Exercise goal –
The listing below should be printed again word for word, without any images.

Records for this task –
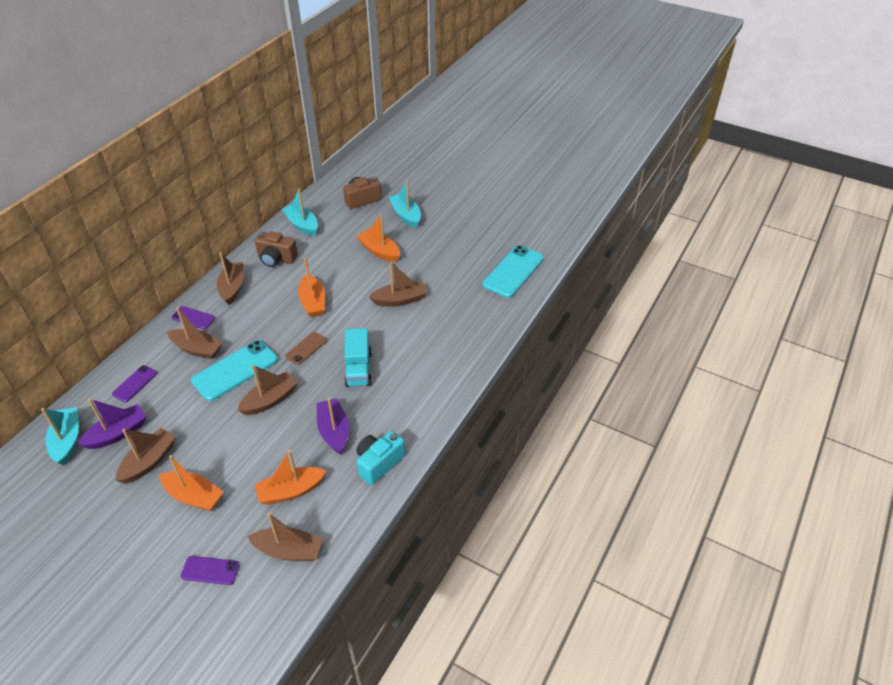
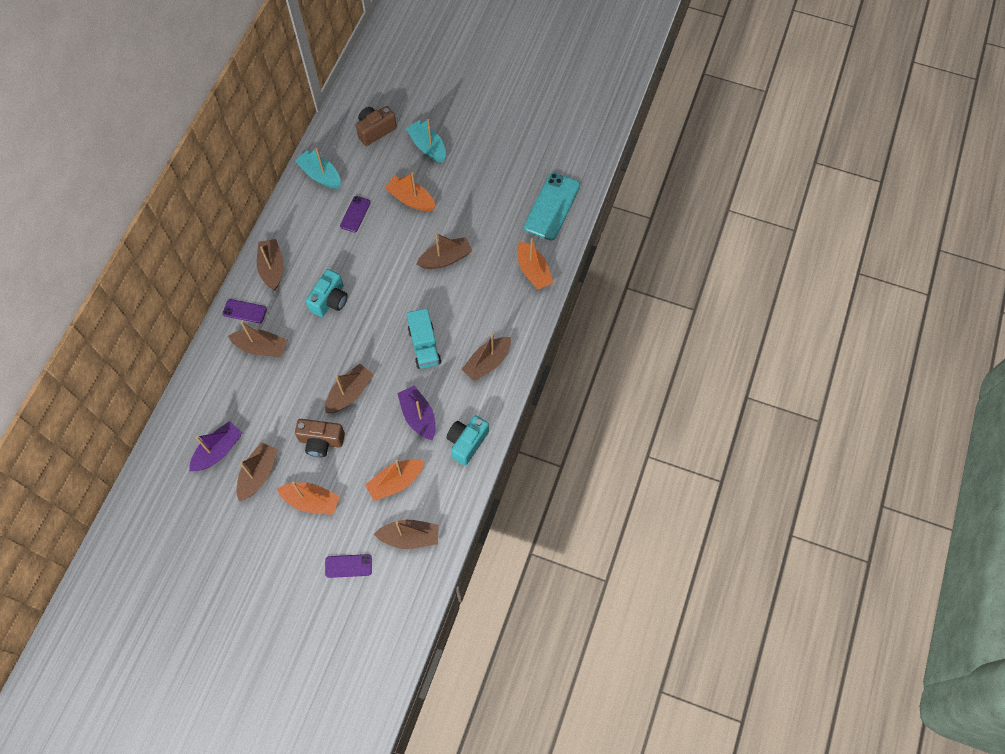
camera: 10 degrees left, 20 degrees up
turquoise boat [41,407,79,465] -> none
purple phone [112,365,157,402] -> purple phone moved to [340,196,371,232]
turquoise phone [191,340,278,401] -> none
brown camera [254,231,298,267] -> brown camera moved to [295,419,345,457]
brown phone [285,332,327,365] -> none
orange boat [298,258,325,317] -> orange boat moved to [517,238,553,290]
none -> turquoise camera [306,269,348,317]
none -> brown boat [461,334,511,381]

Task solution –
camera: 10 degrees left, 20 degrees up
turquoise boat [41,407,79,465] -> none
purple phone [112,365,157,402] -> purple phone moved to [340,196,371,232]
turquoise phone [191,340,278,401] -> none
brown camera [254,231,298,267] -> brown camera moved to [295,419,345,457]
brown phone [285,332,327,365] -> none
orange boat [298,258,325,317] -> orange boat moved to [517,238,553,290]
none -> turquoise camera [306,269,348,317]
none -> brown boat [461,334,511,381]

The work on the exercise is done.